» **Problem**
From the material below, list every line containing "turned".

» **Stored data**

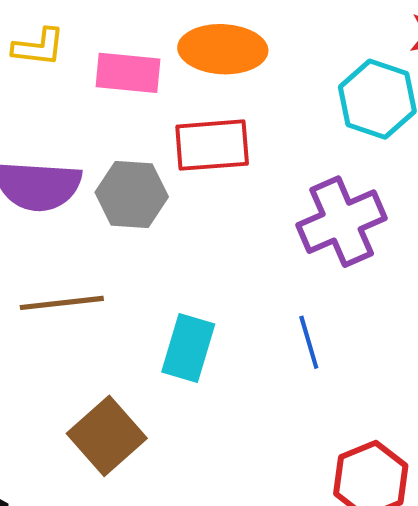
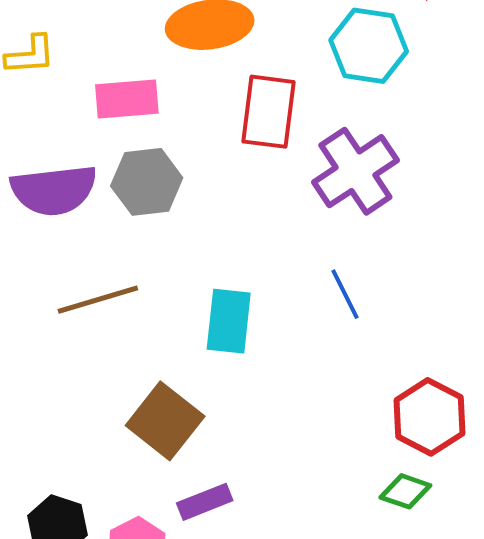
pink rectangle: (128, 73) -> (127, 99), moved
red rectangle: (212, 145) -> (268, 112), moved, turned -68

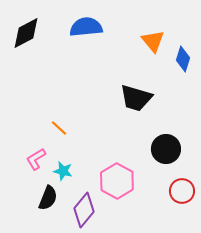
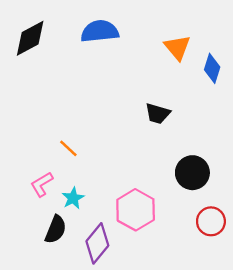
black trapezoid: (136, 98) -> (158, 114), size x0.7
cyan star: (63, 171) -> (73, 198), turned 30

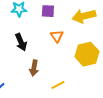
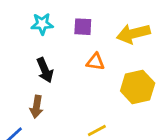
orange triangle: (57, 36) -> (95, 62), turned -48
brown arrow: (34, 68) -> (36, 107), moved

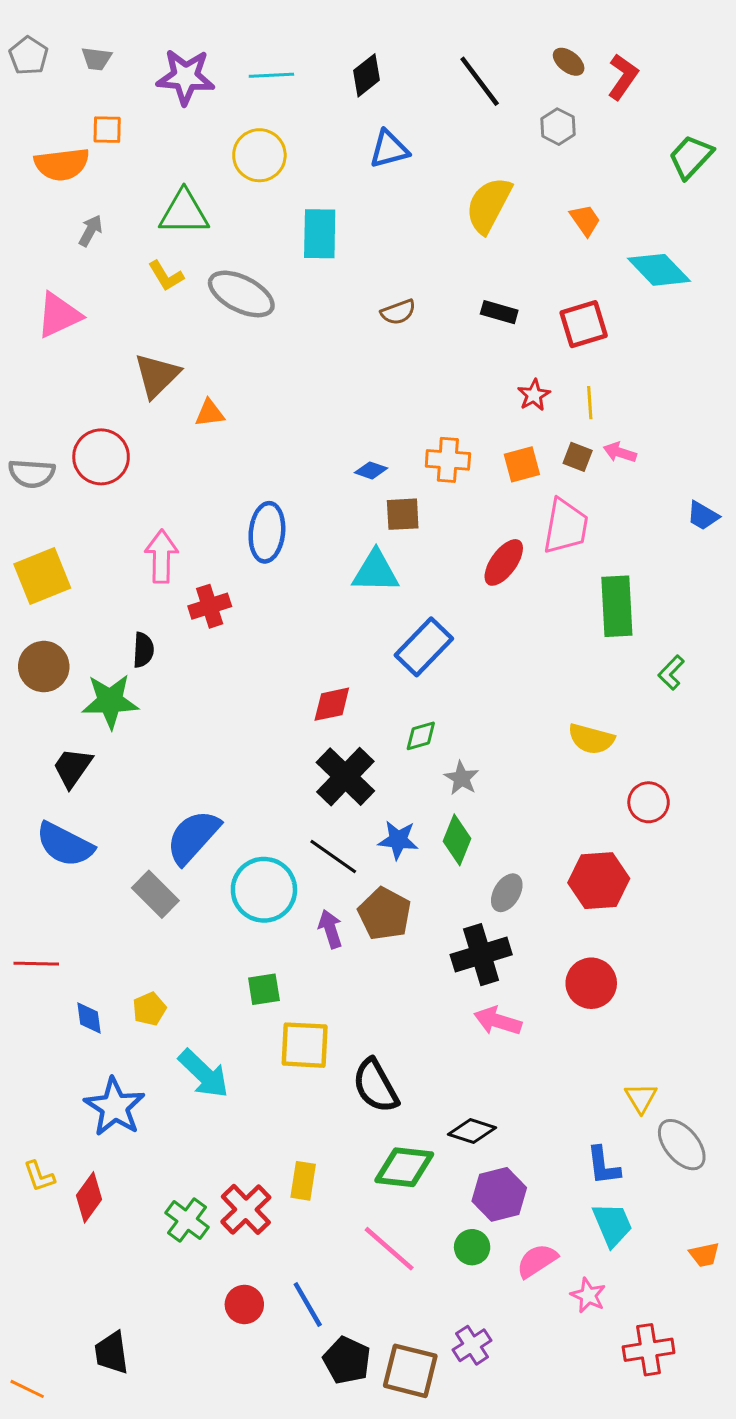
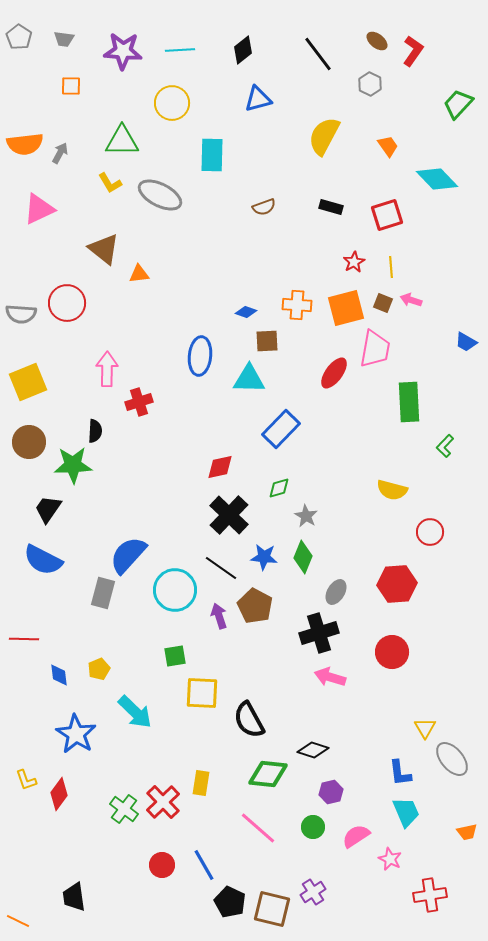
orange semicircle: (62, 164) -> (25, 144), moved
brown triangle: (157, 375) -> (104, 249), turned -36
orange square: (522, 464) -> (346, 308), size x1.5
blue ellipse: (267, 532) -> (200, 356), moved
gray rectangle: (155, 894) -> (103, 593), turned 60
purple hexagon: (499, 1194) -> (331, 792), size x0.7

» **Written answer**
red rectangle: (212, 145) -> (268, 112), moved, turned -68
cyan star: (63, 171) -> (73, 198), turned 30
orange triangle: (57, 36) -> (95, 62), turned -48
brown triangle: (157, 375) -> (104, 249), turned -36
gray rectangle: (155, 894) -> (103, 593), turned 60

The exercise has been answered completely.